### ABOUT THIS TASK
Among the lines below, count those with "purple". Give the total alone.
Content starts
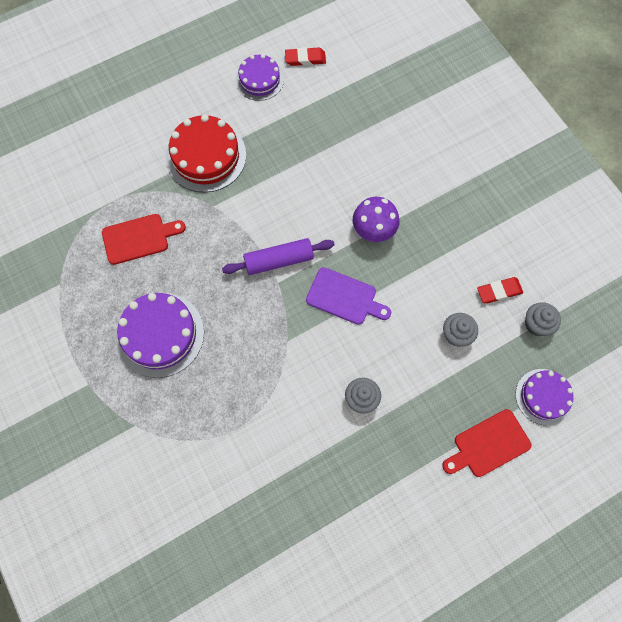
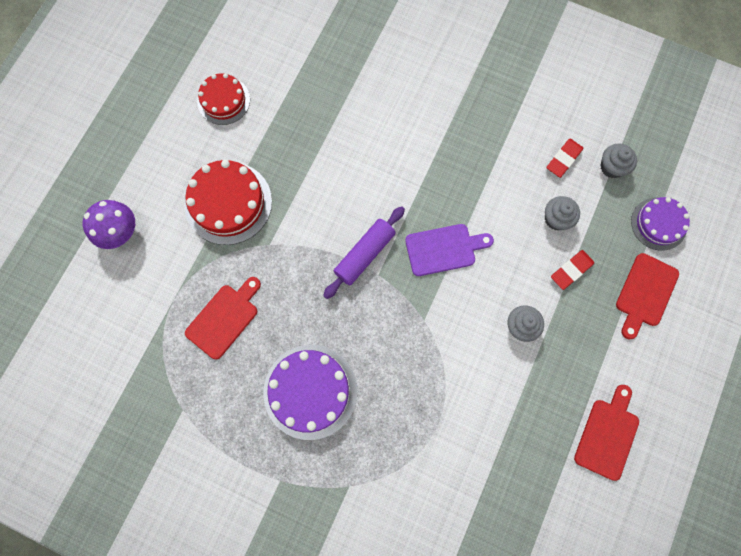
camera: 35 degrees left, 5 degrees up
(259, 80) = (223, 100): purple cake -> red cake
(305, 59) = (251, 55): red eraser -> red eraser (571, 270)
(368, 535) = (607, 435): none -> red cutting board
(373, 230) = (425, 173): purple mushroom -> purple mushroom (120, 232)

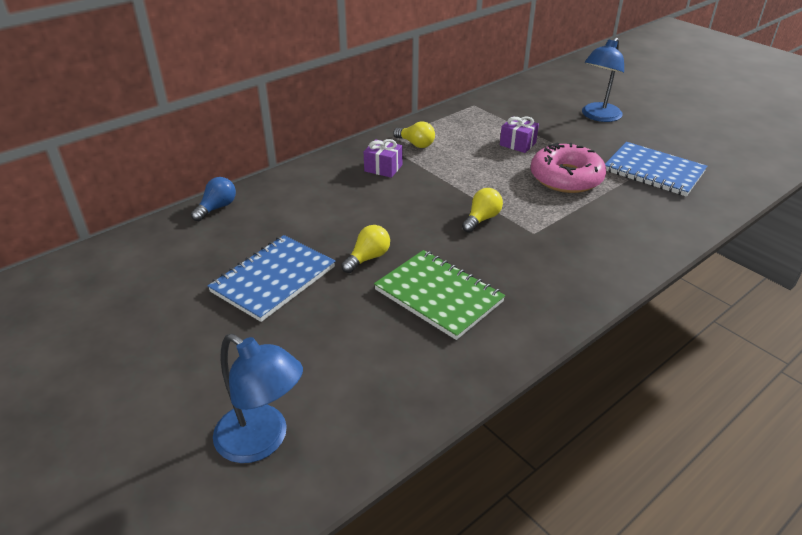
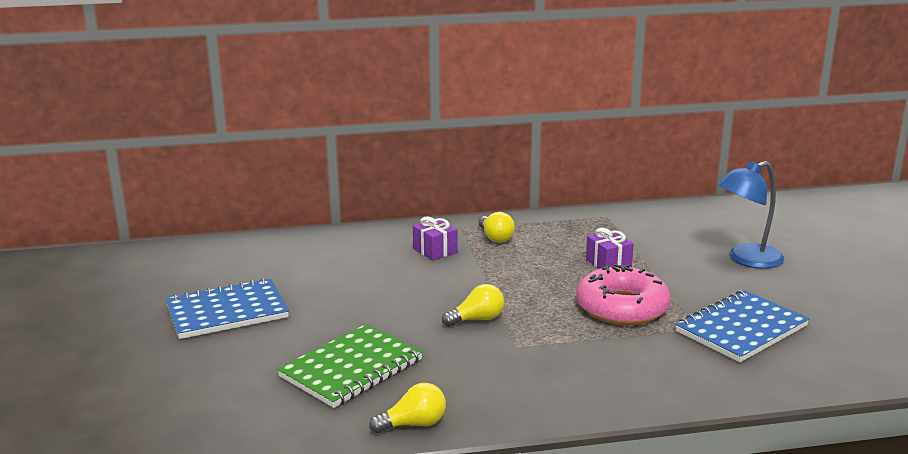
camera: 30 degrees right, 15 degrees down
(217, 208) = (247, 245): blue light bulb -> none
(262, 441) = (83, 420): blue lamp -> none
(368, 258) = (326, 320): yellow light bulb -> yellow light bulb (413, 424)
(438, 296) = (351, 368): green notebook -> green notebook turned 60 degrees clockwise
(653, 171) = (741, 329): blue notebook -> blue notebook turned 75 degrees clockwise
Content ends
### RESPONSE BOX
2